What you will do:
In the records below, find each line with "tape" and copy it.

Records drawn from a dataset:
──────
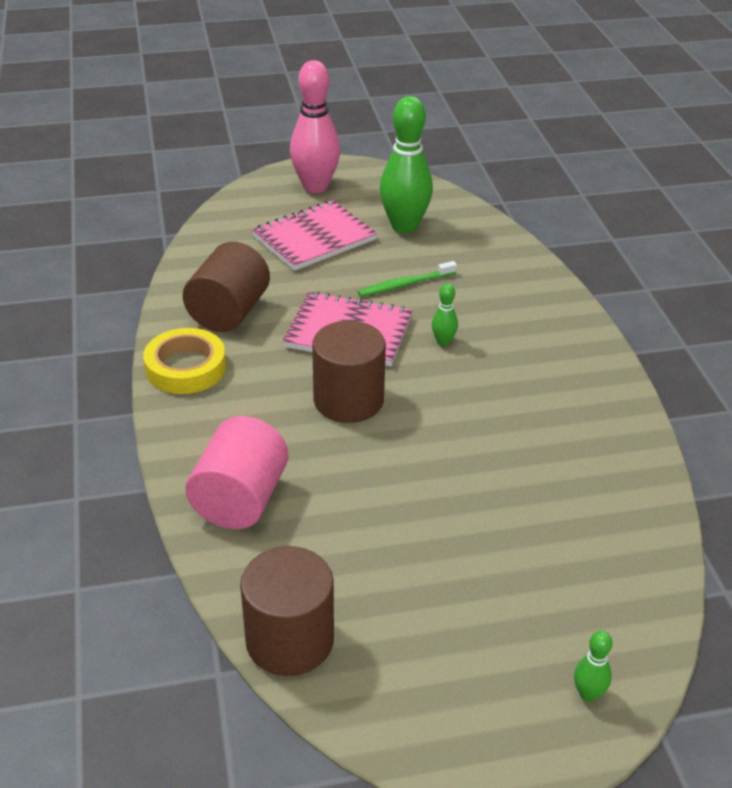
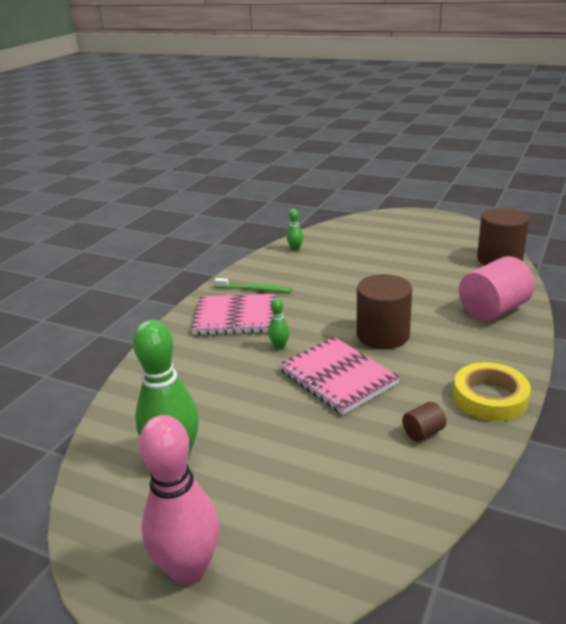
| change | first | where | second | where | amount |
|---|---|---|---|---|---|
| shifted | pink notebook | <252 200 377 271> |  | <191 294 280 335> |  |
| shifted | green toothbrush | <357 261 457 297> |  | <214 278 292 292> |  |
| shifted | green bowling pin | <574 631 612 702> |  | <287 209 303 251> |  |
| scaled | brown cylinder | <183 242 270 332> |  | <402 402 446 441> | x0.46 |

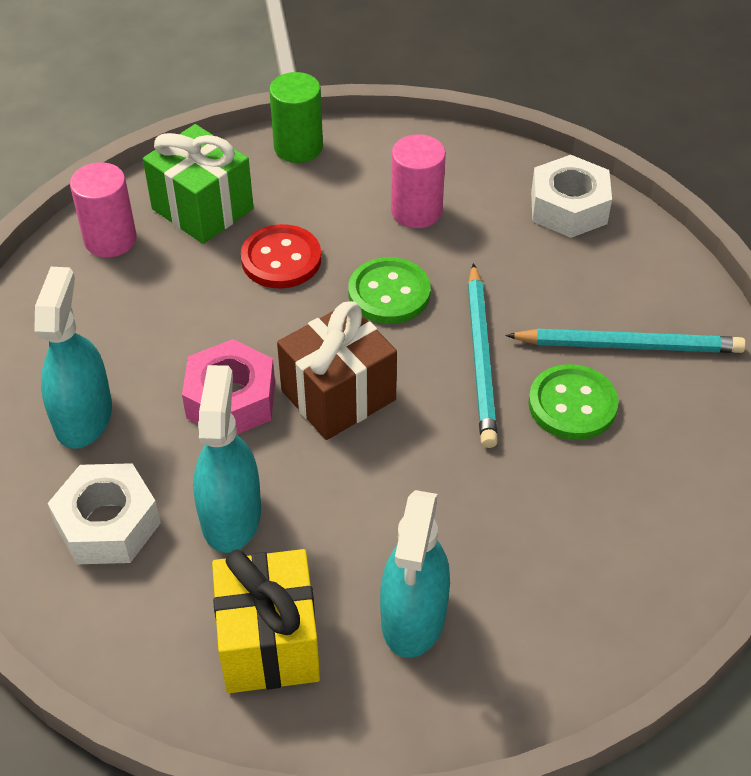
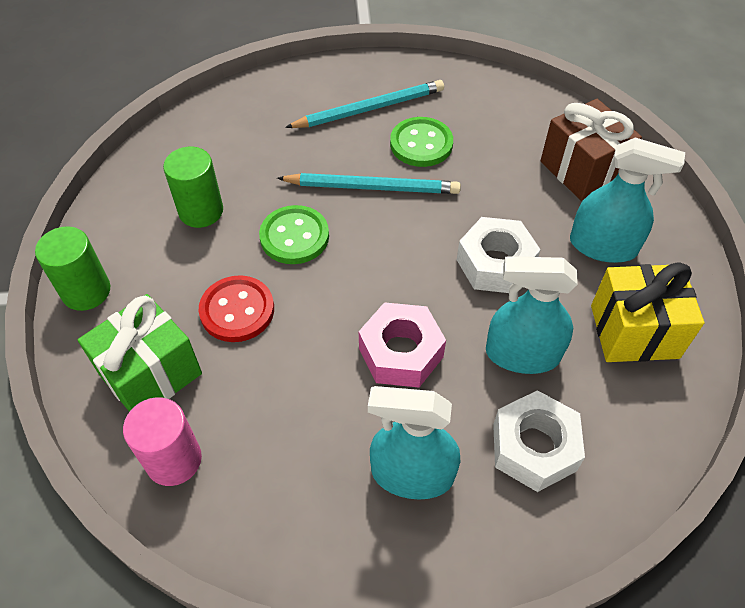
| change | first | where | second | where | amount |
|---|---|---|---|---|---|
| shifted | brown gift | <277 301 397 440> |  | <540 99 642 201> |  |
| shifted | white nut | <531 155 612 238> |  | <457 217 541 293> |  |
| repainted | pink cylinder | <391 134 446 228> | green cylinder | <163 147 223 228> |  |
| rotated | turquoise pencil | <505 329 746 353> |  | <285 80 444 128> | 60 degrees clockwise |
──────
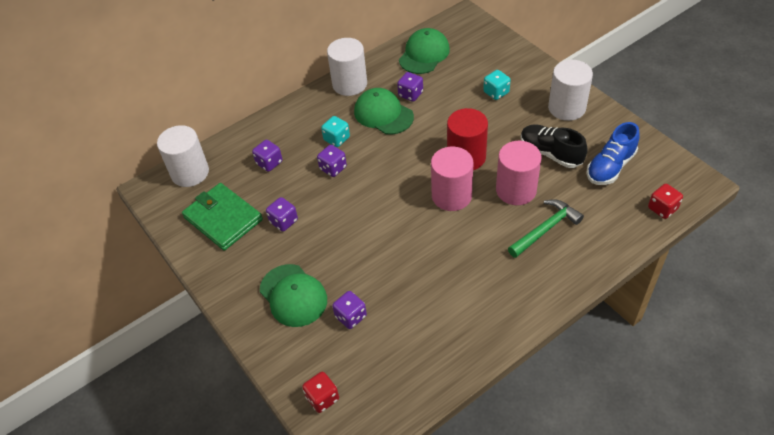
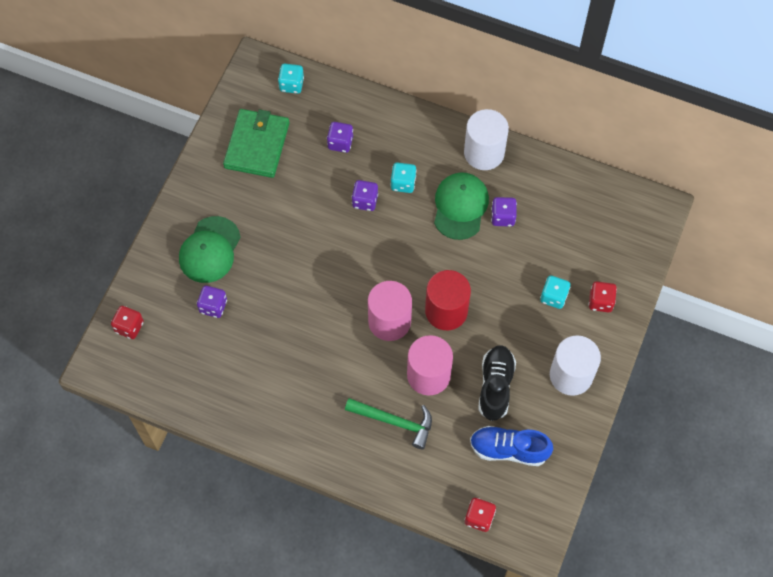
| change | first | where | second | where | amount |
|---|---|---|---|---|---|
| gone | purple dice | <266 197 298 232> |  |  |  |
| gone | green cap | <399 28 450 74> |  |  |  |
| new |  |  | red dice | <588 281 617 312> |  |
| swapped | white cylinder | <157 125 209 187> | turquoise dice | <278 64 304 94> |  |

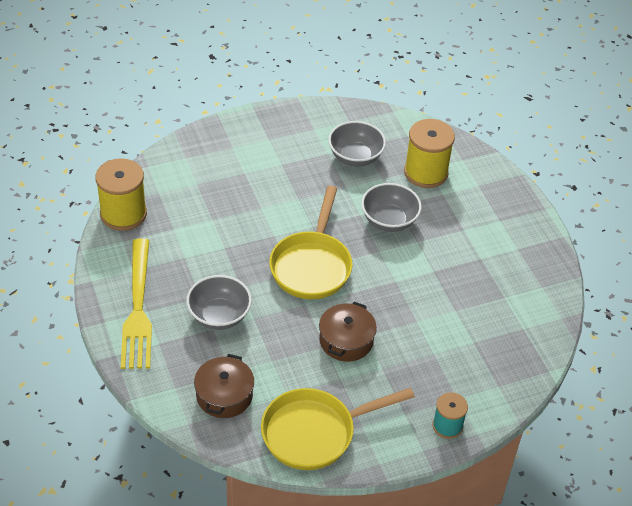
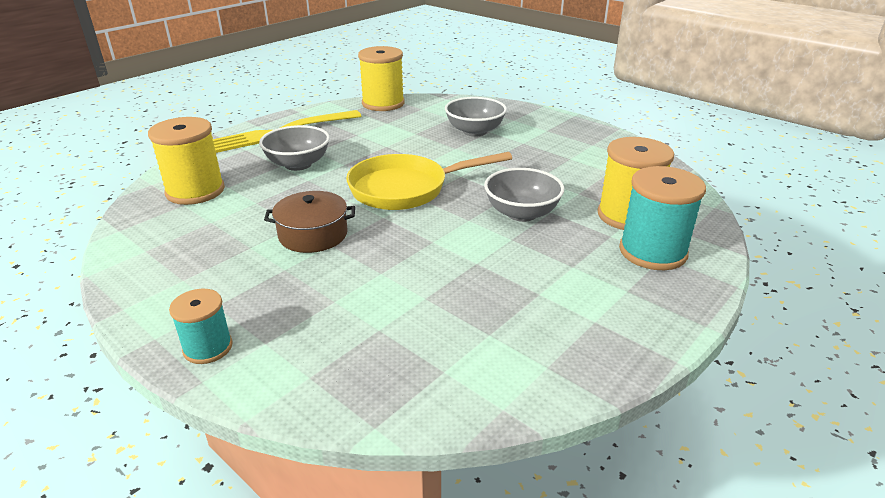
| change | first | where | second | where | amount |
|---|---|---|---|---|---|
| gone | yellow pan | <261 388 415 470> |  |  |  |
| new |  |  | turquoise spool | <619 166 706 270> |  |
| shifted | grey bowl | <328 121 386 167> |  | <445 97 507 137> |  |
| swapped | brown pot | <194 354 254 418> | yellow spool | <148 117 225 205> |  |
──────
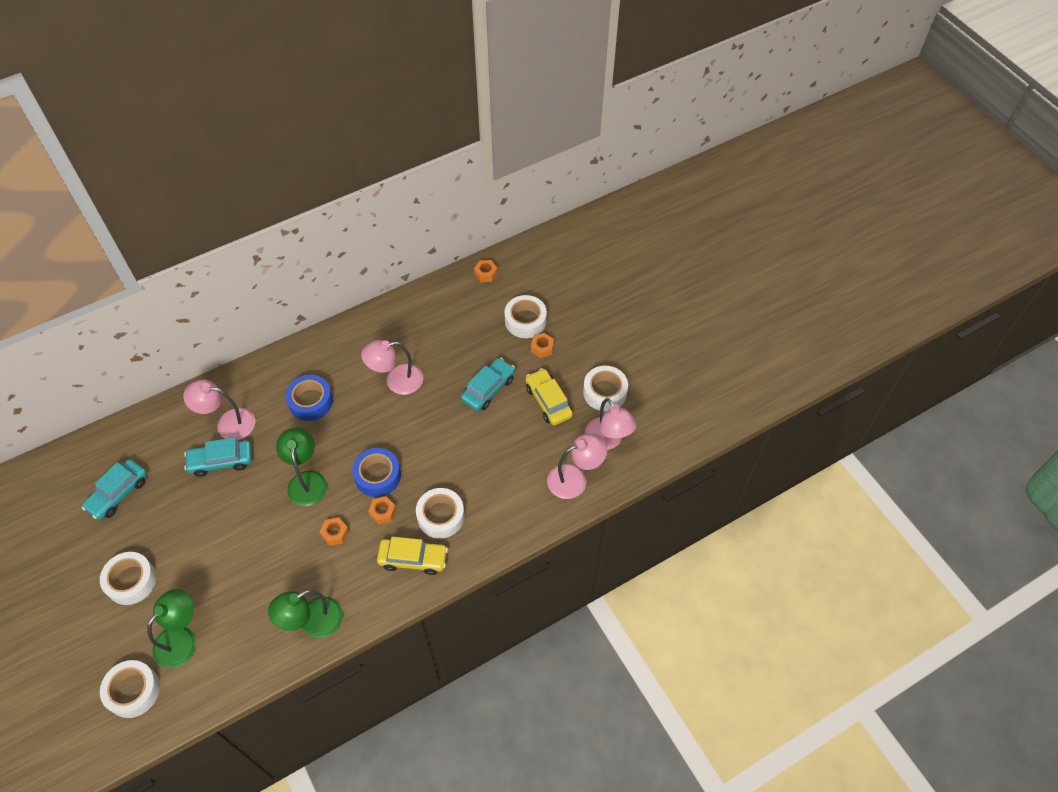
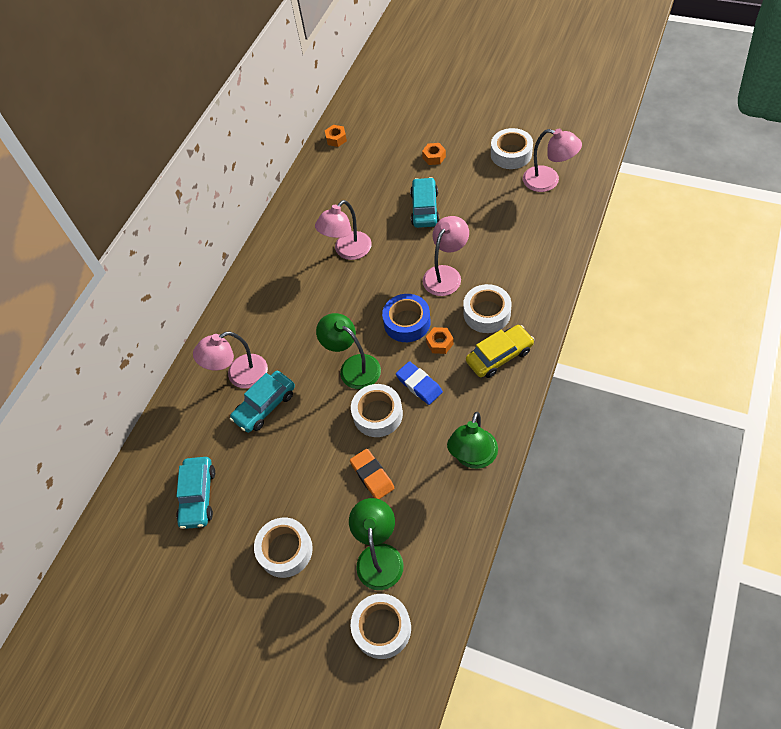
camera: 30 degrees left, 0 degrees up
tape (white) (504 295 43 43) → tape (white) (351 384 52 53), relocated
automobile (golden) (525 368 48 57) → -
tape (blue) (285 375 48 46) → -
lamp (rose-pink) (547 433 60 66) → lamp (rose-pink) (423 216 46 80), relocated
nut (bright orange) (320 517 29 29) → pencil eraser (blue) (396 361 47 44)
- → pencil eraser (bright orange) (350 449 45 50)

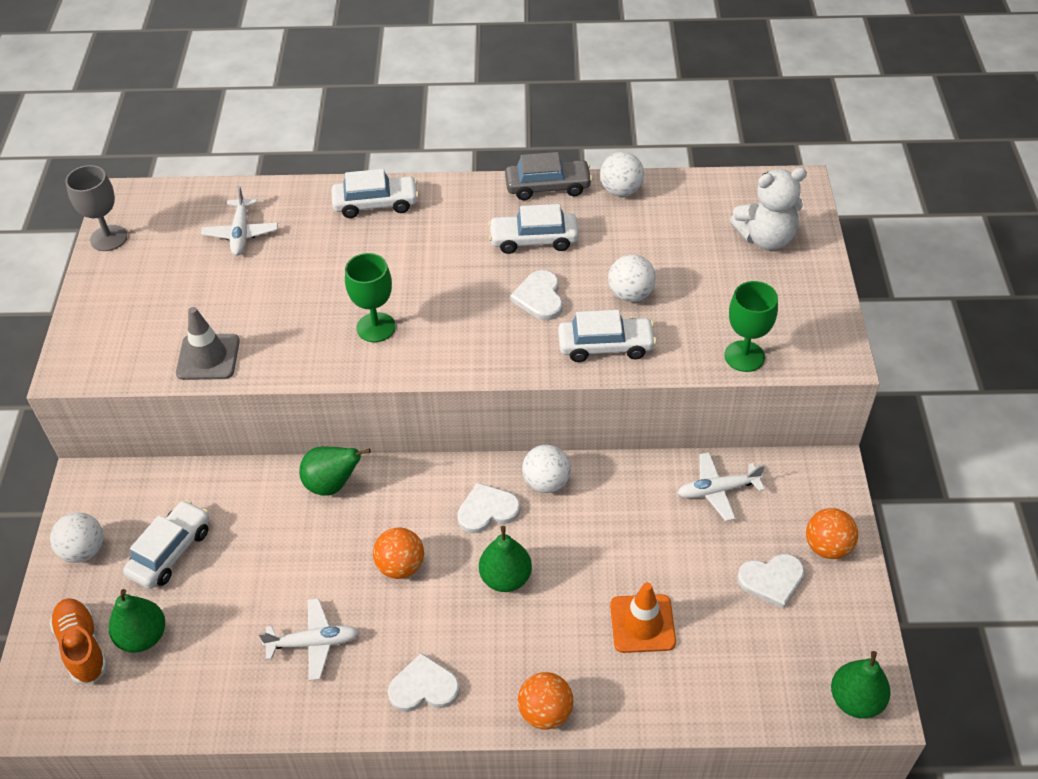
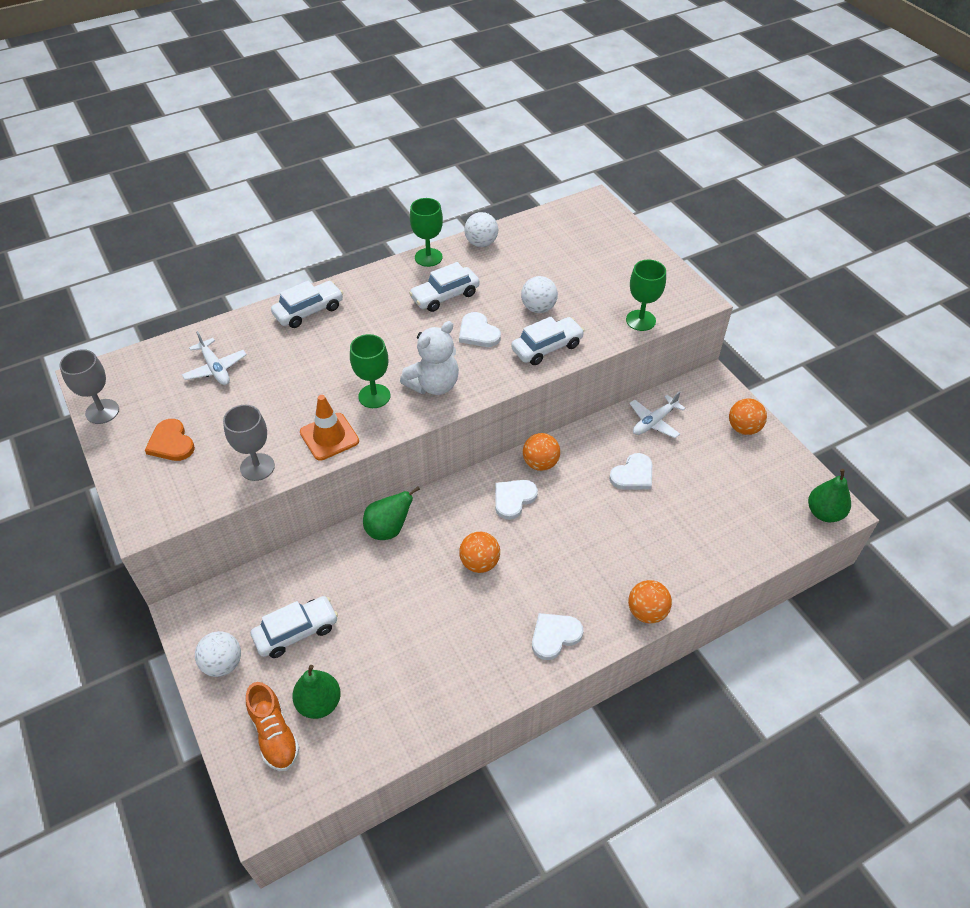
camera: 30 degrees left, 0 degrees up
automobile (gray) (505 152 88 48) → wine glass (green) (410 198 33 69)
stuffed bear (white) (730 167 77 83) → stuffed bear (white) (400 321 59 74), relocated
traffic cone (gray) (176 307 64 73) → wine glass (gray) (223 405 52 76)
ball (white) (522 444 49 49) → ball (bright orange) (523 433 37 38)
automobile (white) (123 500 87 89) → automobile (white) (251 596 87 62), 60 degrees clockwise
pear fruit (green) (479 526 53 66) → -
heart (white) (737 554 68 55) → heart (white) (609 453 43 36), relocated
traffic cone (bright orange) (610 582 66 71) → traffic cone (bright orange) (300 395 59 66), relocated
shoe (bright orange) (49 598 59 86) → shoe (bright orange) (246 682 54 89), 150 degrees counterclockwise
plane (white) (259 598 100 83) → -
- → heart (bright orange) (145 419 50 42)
──────
Task answer:
tape (white) (504 295 43 43) → tape (white) (351 384 52 53), relocated
tape (blue) (285 375 48 46) → -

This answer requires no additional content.